# [PROBLEM TO WORK ON]
Exact copies of the lines below, from the one with "brown brick C5" up to and including the one with "orange cone C1", are what this calls for; leave out pictures.

# # # #

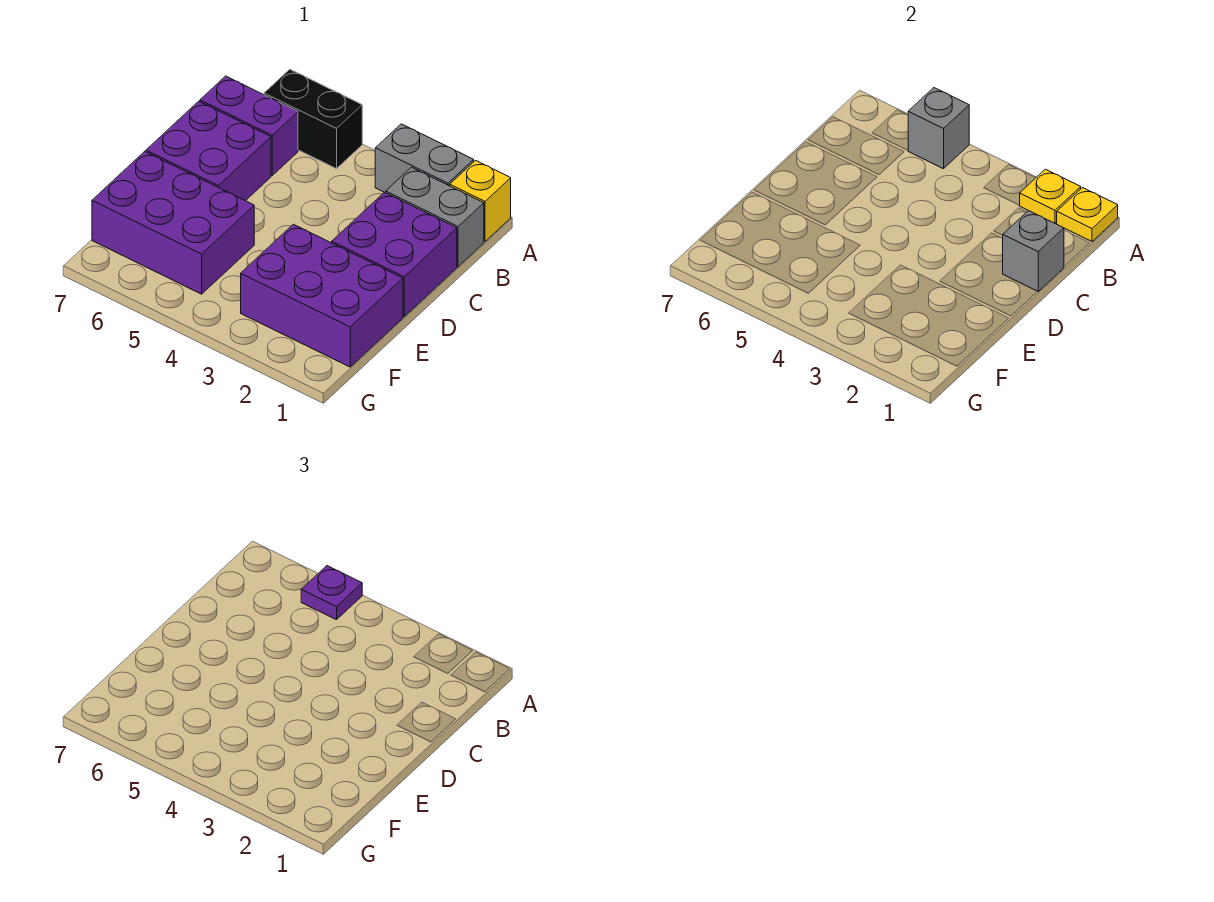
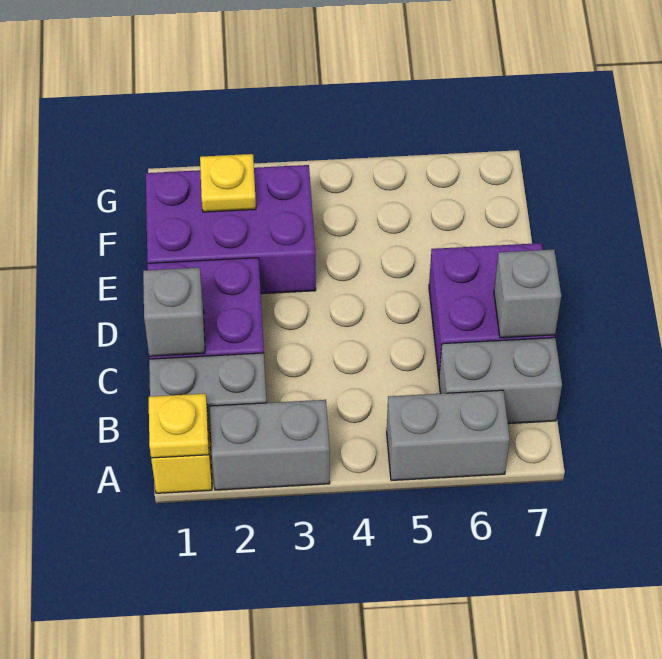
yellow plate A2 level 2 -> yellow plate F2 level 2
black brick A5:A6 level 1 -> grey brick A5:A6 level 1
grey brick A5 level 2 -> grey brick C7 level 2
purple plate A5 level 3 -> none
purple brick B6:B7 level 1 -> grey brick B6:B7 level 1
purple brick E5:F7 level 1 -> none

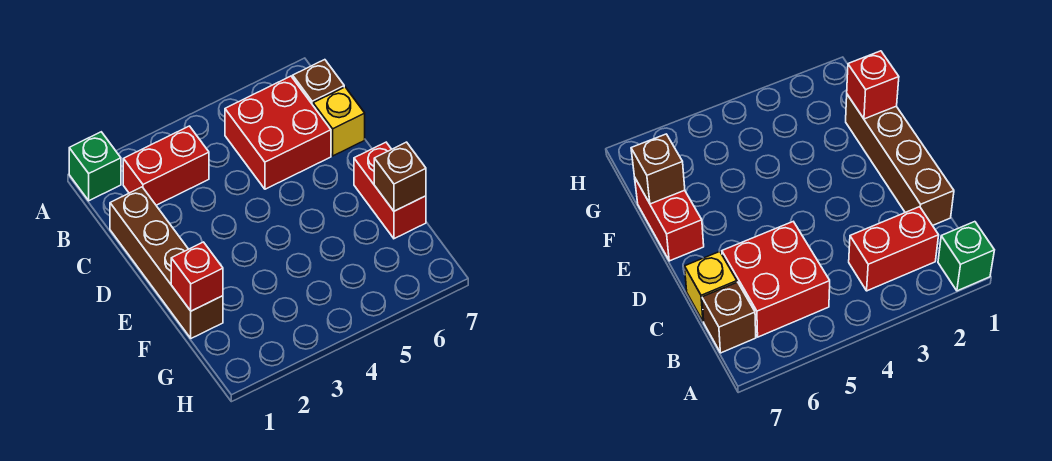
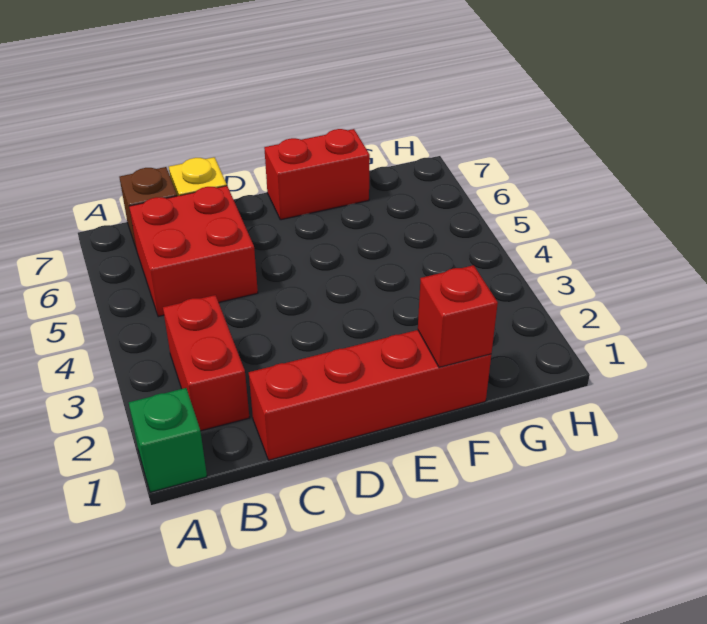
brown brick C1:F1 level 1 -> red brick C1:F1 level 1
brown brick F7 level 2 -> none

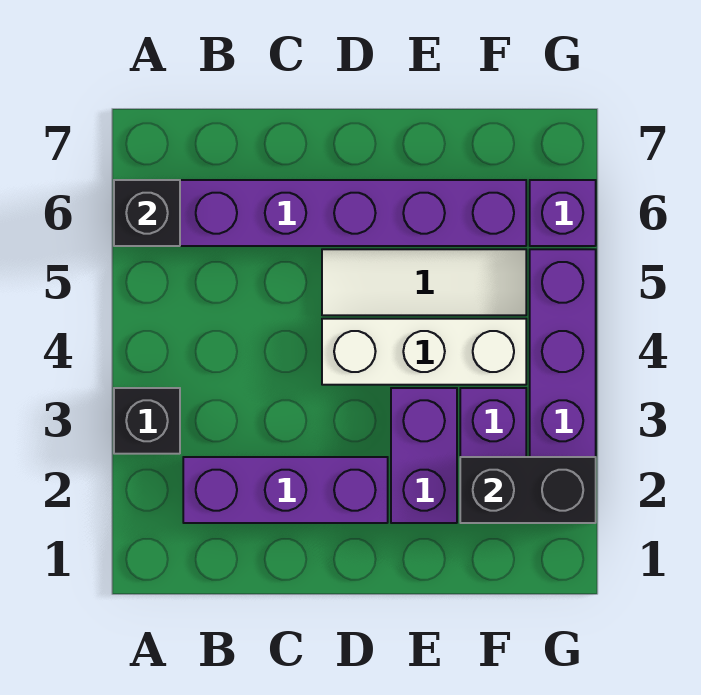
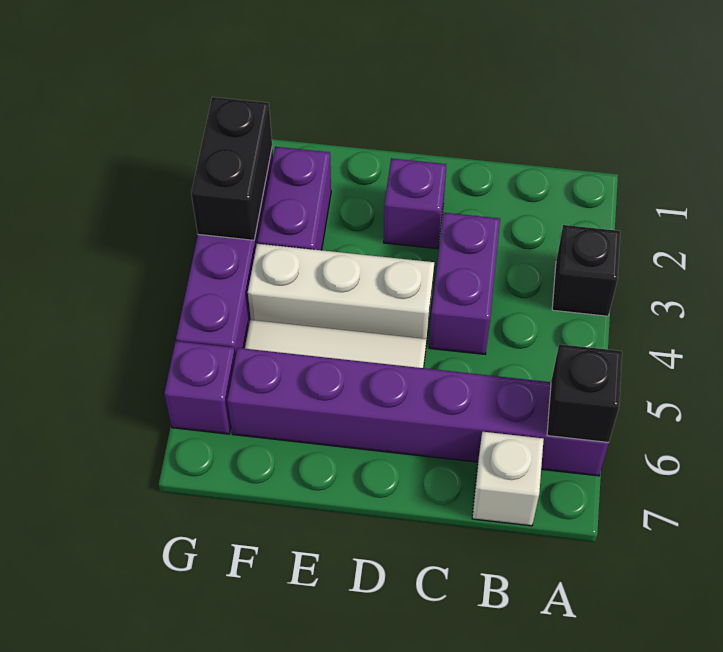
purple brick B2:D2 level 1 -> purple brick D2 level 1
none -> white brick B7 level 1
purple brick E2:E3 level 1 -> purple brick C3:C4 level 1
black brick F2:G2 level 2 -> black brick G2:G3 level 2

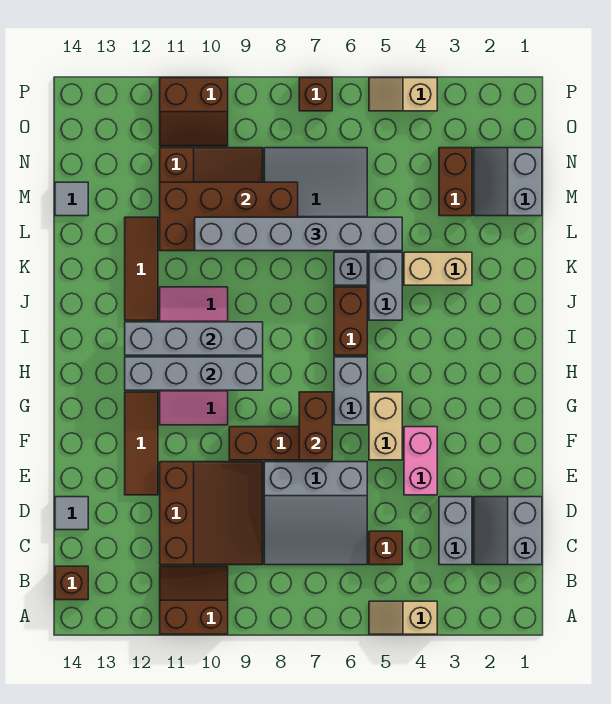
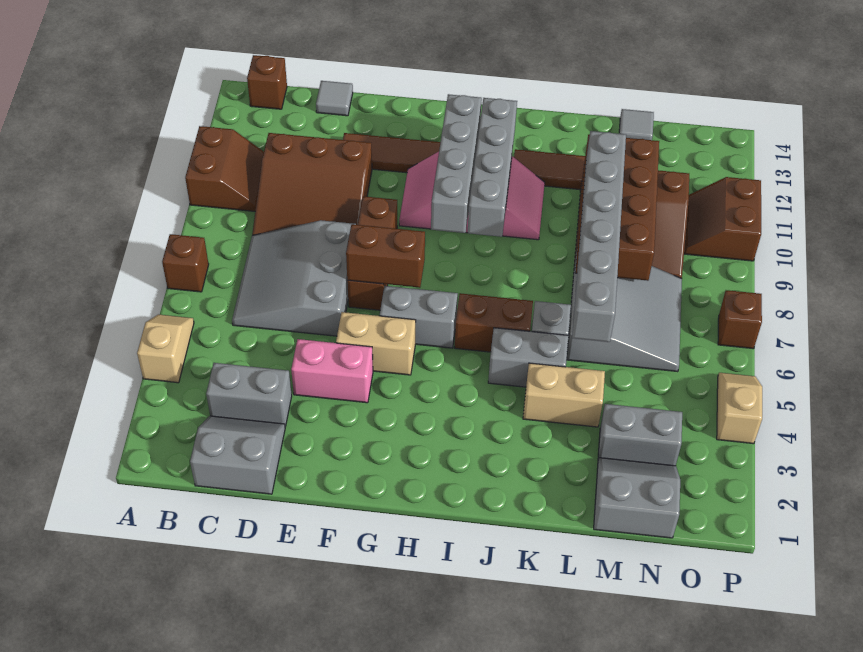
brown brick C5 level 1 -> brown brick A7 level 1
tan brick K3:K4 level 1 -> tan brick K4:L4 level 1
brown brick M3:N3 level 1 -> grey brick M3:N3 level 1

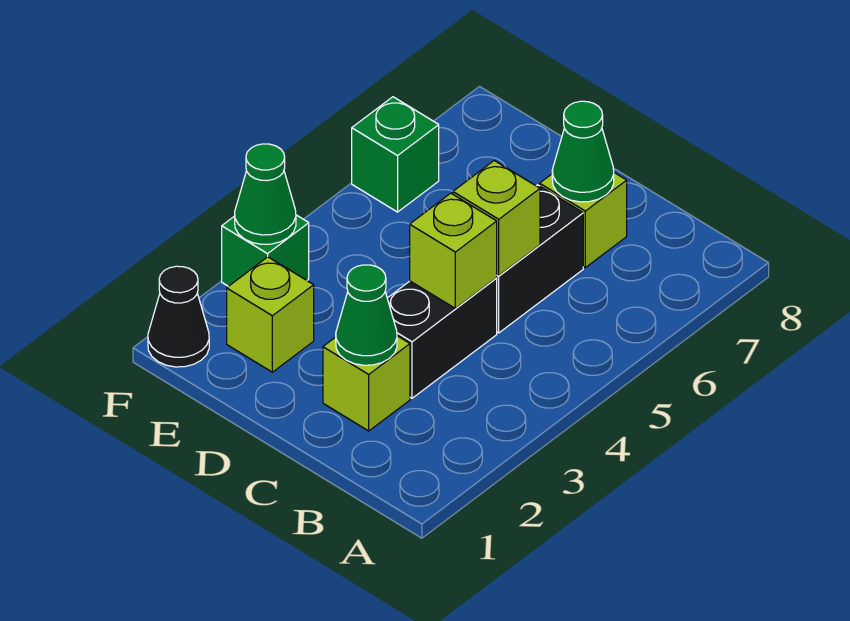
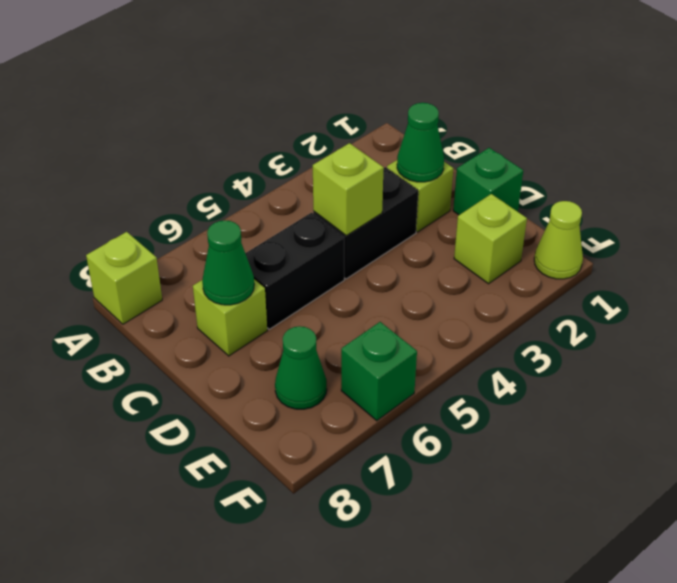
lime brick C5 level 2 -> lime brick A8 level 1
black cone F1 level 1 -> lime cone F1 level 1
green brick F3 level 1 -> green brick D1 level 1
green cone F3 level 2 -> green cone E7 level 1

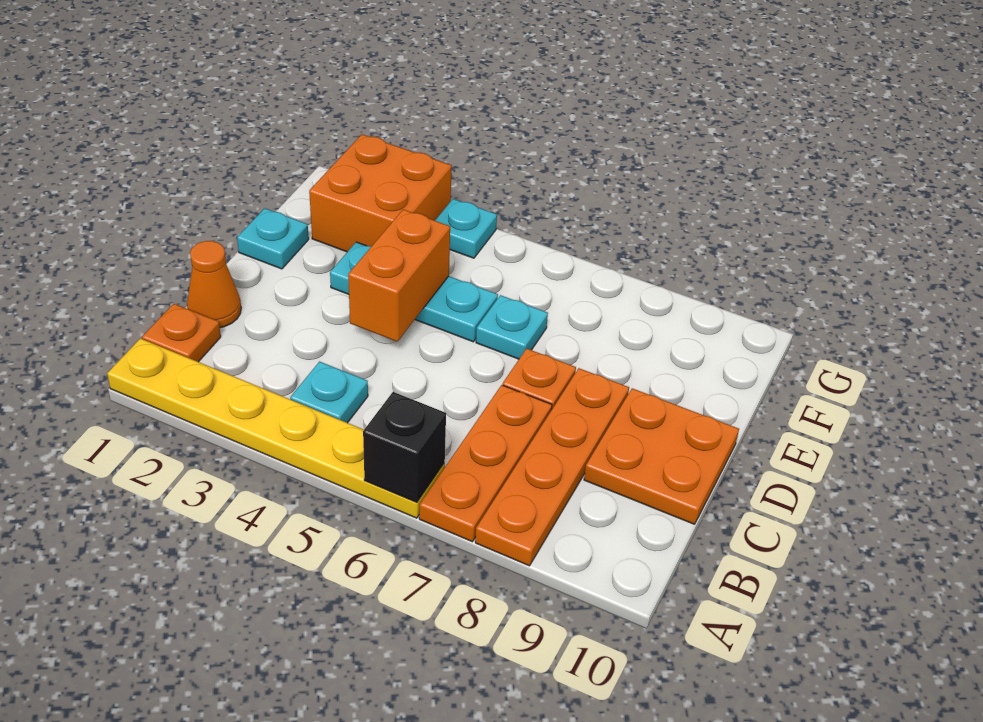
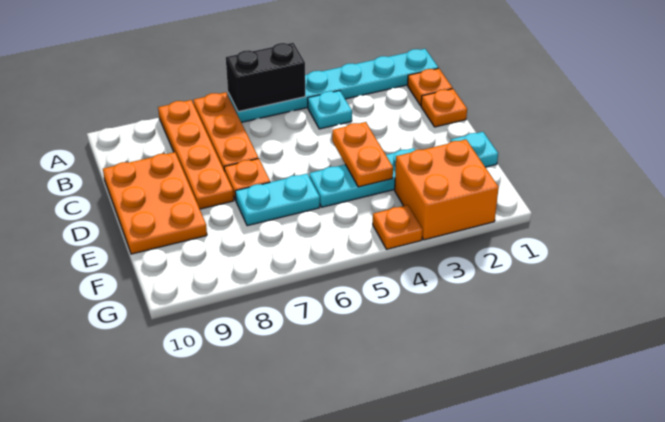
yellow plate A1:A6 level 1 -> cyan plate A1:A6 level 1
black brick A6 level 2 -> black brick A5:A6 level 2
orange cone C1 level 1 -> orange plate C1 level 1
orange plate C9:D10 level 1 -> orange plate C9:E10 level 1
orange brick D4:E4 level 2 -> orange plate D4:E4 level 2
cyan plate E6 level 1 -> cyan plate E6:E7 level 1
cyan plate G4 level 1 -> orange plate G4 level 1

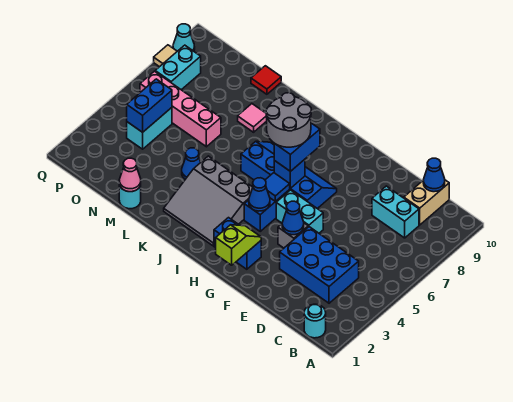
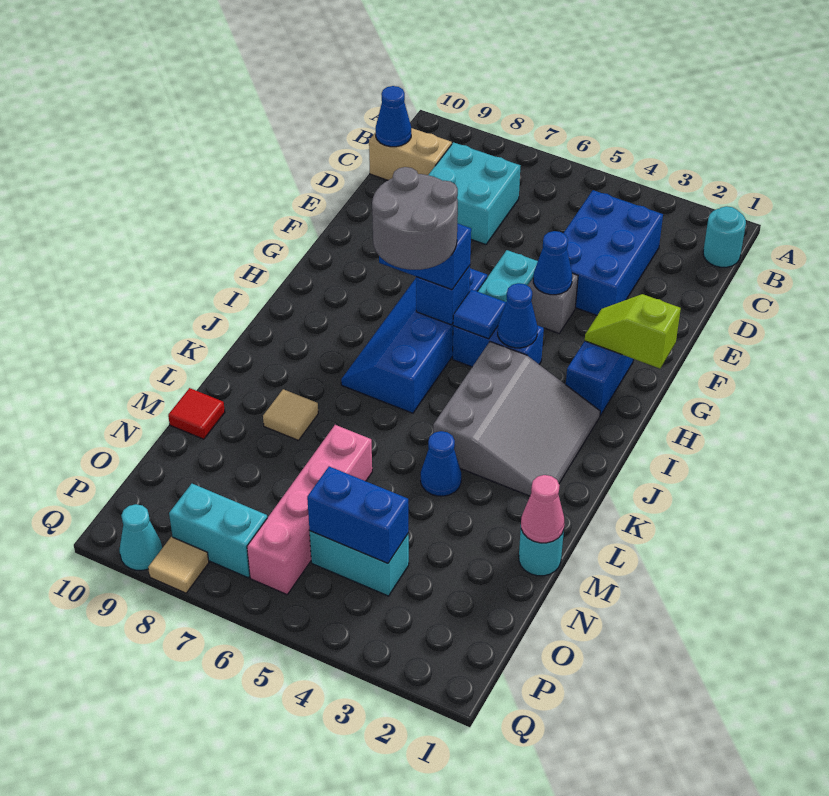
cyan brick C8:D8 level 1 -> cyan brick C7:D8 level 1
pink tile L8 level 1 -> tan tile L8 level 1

# # # #

# [TASK OUTPUT]
brown brick C5 level 1 -> brown brick A7 level 1
tan brick K3:K4 level 1 -> tan brick K4:L4 level 1
brown brick M3:N3 level 1 -> grey brick M3:N3 level 1

lime brick C5 level 2 -> lime brick A8 level 1
black cone F1 level 1 -> lime cone F1 level 1
green brick F3 level 1 -> green brick D1 level 1
green cone F3 level 2 -> green cone E7 level 1

yellow plate A1:A6 level 1 -> cyan plate A1:A6 level 1
black brick A6 level 2 -> black brick A5:A6 level 2
orange cone C1 level 1 -> orange plate C1 level 1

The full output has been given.